— EXERCISE INSTRUCTIONS —
Copy every line of the records that includes the word "coloured".

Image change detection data
Segment Open
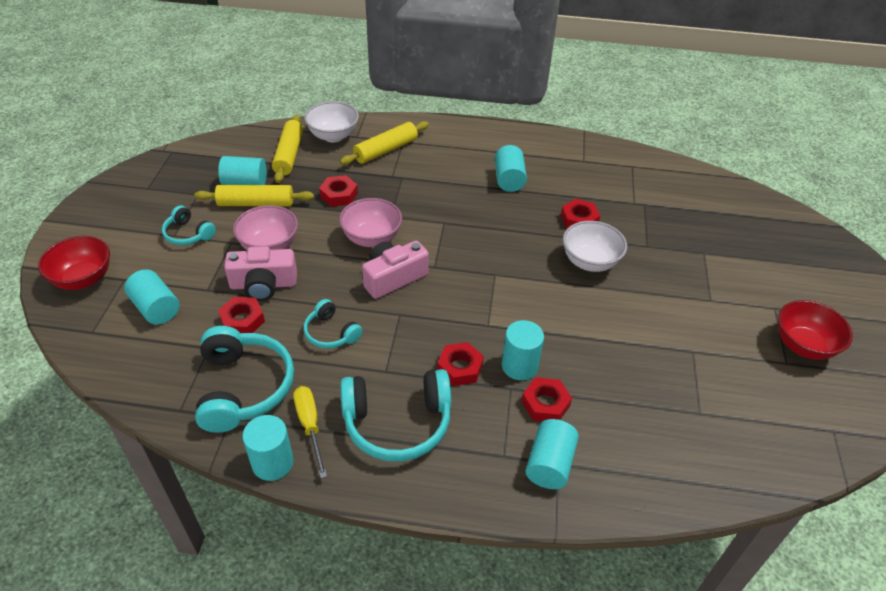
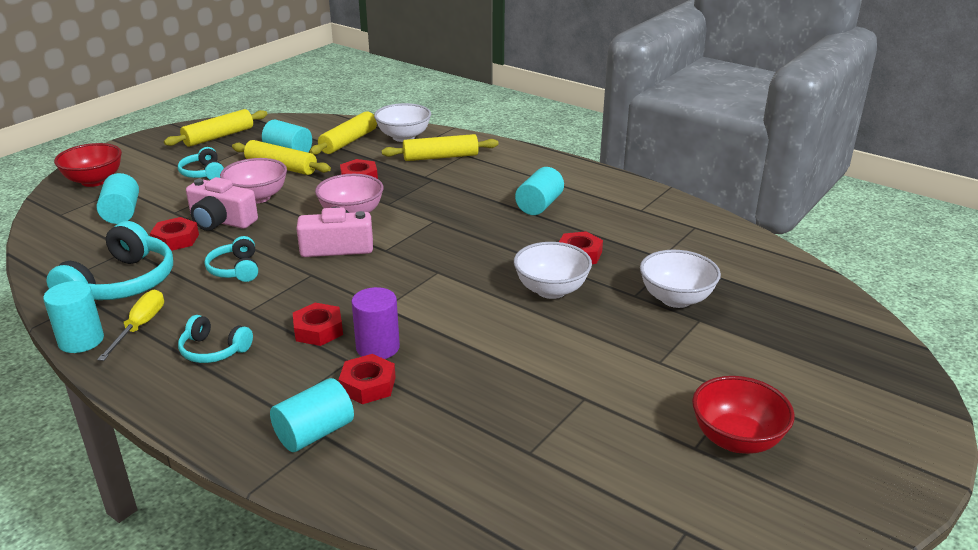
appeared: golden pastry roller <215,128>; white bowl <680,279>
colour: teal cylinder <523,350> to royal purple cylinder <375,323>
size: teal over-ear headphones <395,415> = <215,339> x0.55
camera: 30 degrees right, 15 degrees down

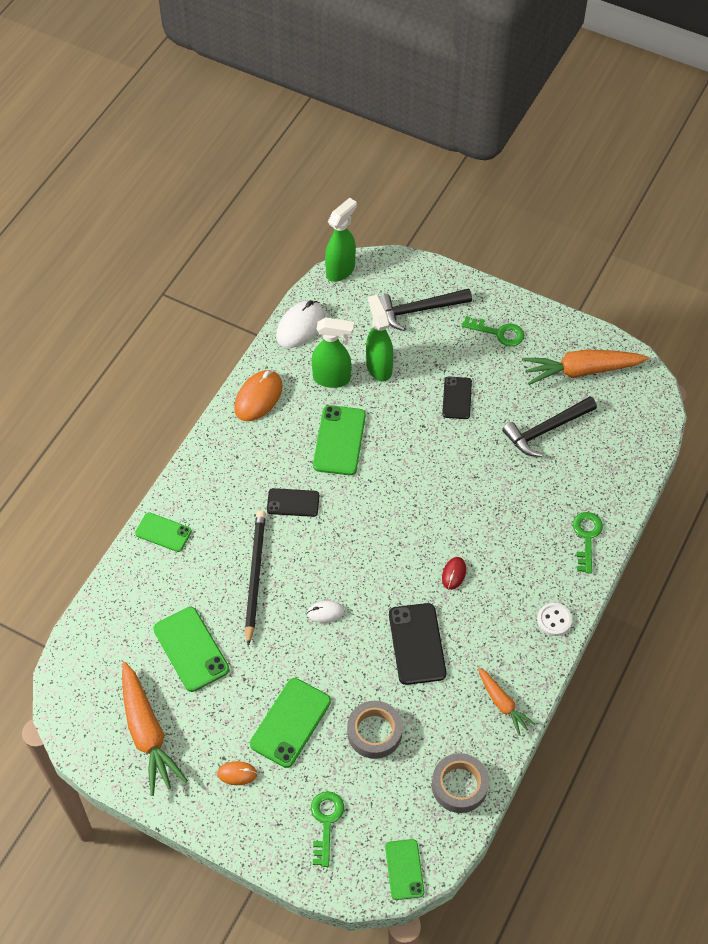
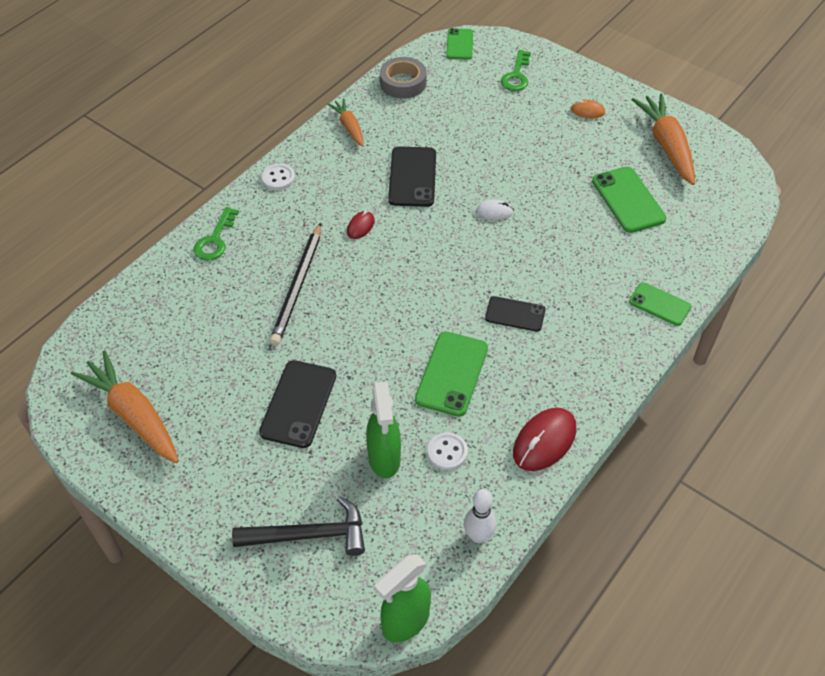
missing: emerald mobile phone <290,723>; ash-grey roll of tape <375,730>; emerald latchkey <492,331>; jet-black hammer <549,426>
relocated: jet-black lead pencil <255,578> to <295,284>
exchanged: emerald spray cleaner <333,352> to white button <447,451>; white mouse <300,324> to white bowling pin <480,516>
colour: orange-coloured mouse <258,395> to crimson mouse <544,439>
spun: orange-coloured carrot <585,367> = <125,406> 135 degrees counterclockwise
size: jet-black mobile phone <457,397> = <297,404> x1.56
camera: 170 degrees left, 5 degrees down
Segment Closed
— ANSWER —
colour: orange-coloured mouse <258,395> to crimson mouse <544,439>
spun: orange-coloured carrot <585,367> = <125,406> 135 degrees counterclockwise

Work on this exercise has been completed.